---------- DATA SHOWN

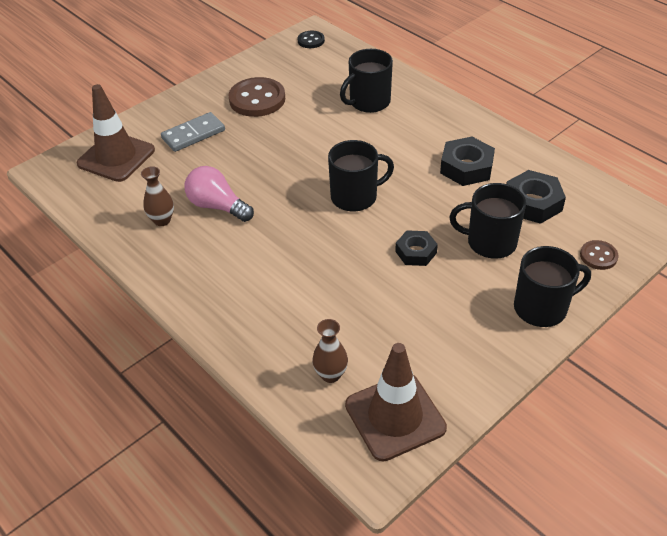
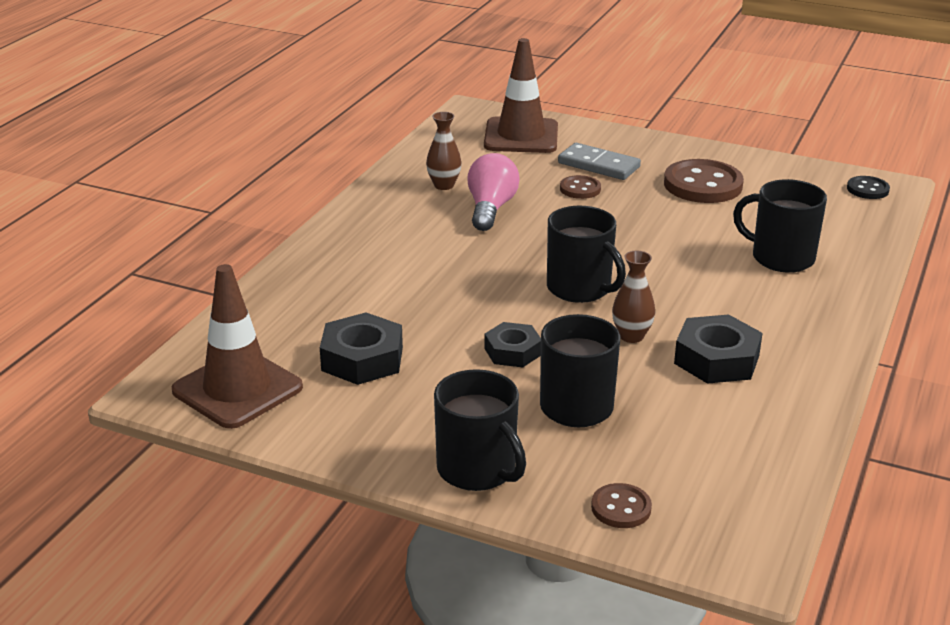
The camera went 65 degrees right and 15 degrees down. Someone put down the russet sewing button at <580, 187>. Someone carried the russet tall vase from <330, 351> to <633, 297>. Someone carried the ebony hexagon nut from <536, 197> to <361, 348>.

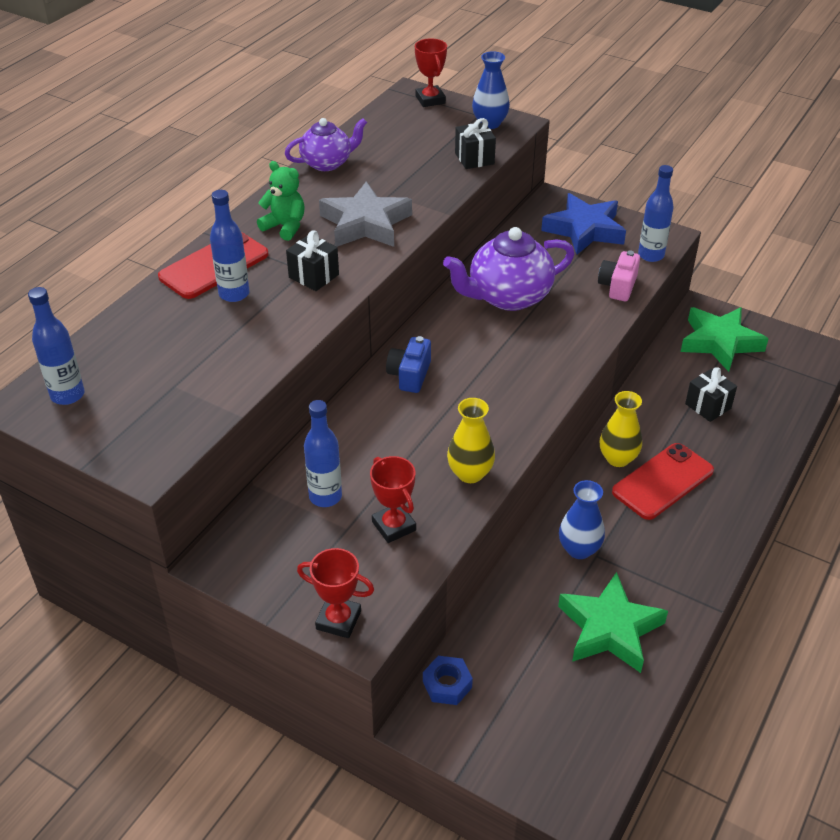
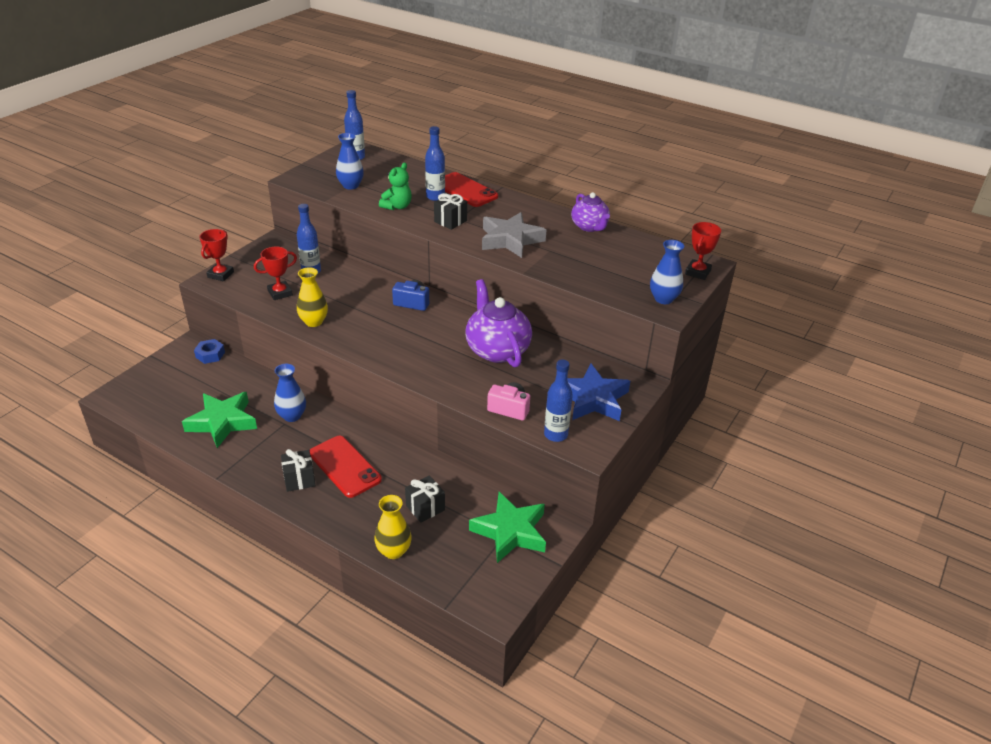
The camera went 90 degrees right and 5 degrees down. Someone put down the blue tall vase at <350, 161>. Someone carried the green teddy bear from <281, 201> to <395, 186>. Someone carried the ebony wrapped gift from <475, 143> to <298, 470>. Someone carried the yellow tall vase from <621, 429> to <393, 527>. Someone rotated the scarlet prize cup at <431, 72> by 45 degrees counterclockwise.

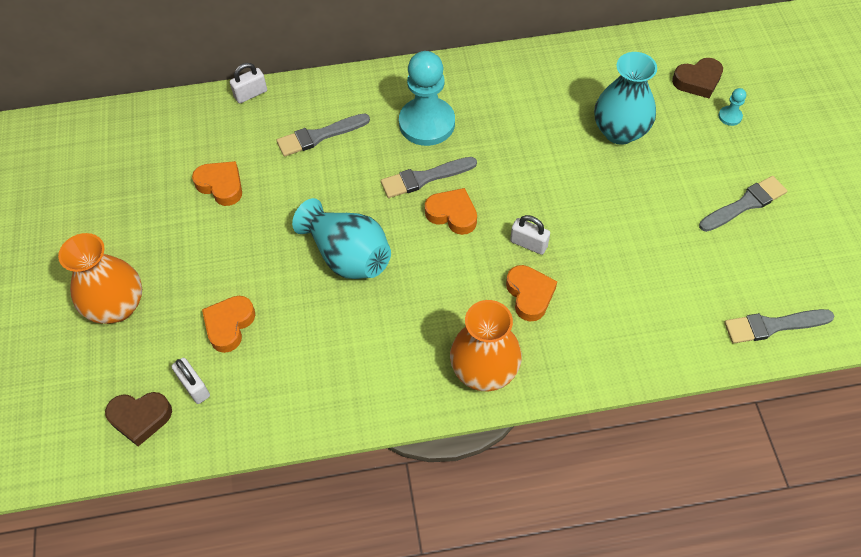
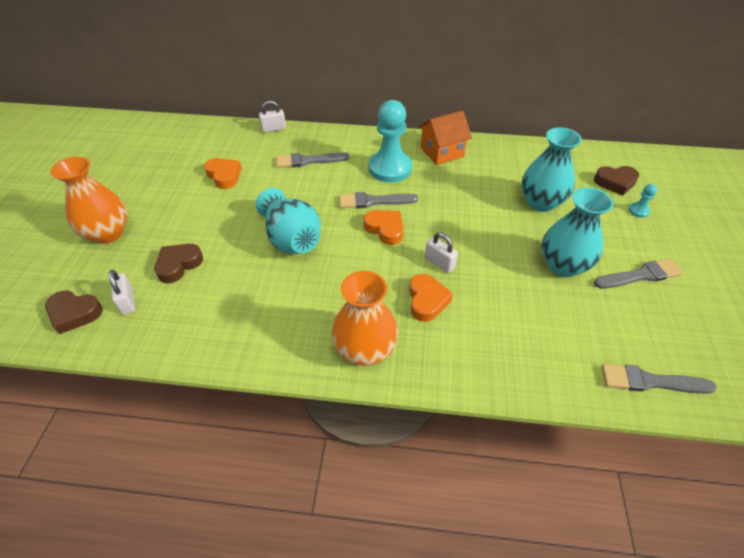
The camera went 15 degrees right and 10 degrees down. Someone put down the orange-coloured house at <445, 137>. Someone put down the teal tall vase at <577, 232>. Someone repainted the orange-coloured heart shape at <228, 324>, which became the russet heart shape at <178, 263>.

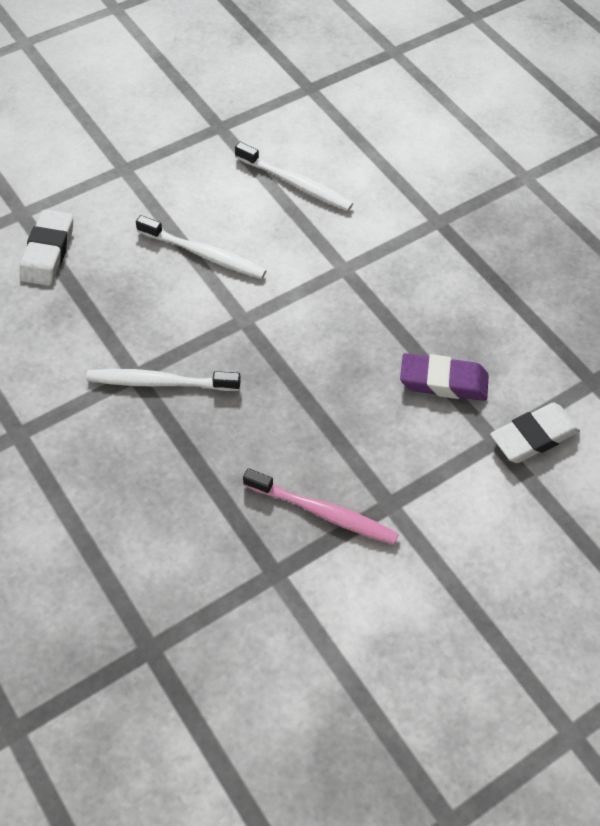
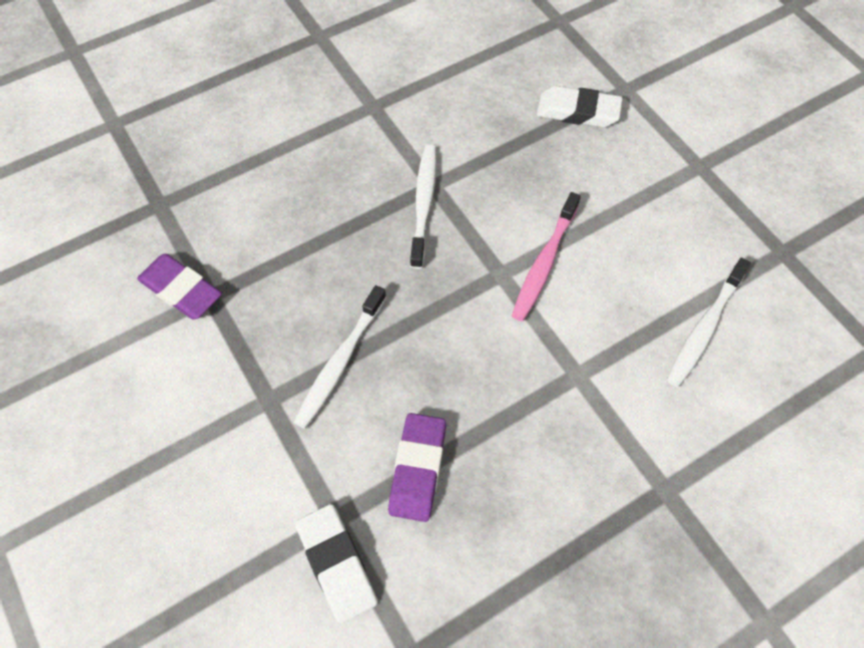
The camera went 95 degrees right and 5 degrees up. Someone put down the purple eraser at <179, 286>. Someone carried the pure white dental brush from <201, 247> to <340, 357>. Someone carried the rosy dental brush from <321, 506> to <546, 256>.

--------------------

→ THE PROBLEM
The copy must start at the line containing "The camera went 90" and stop at the last line of the listing, both included, with every line exact and no pictures.

→ EXERCISE SOLUTION
The camera went 90 degrees right and 5 degrees down. Someone put down the blue tall vase at <350, 161>. Someone carried the green teddy bear from <281, 201> to <395, 186>. Someone carried the ebony wrapped gift from <475, 143> to <298, 470>. Someone carried the yellow tall vase from <621, 429> to <393, 527>. Someone rotated the scarlet prize cup at <431, 72> by 45 degrees counterclockwise.

The camera went 15 degrees right and 10 degrees down. Someone put down the orange-coloured house at <445, 137>. Someone put down the teal tall vase at <577, 232>. Someone repainted the orange-coloured heart shape at <228, 324>, which became the russet heart shape at <178, 263>.

The camera went 95 degrees right and 5 degrees up. Someone put down the purple eraser at <179, 286>. Someone carried the pure white dental brush from <201, 247> to <340, 357>. Someone carried the rosy dental brush from <321, 506> to <546, 256>.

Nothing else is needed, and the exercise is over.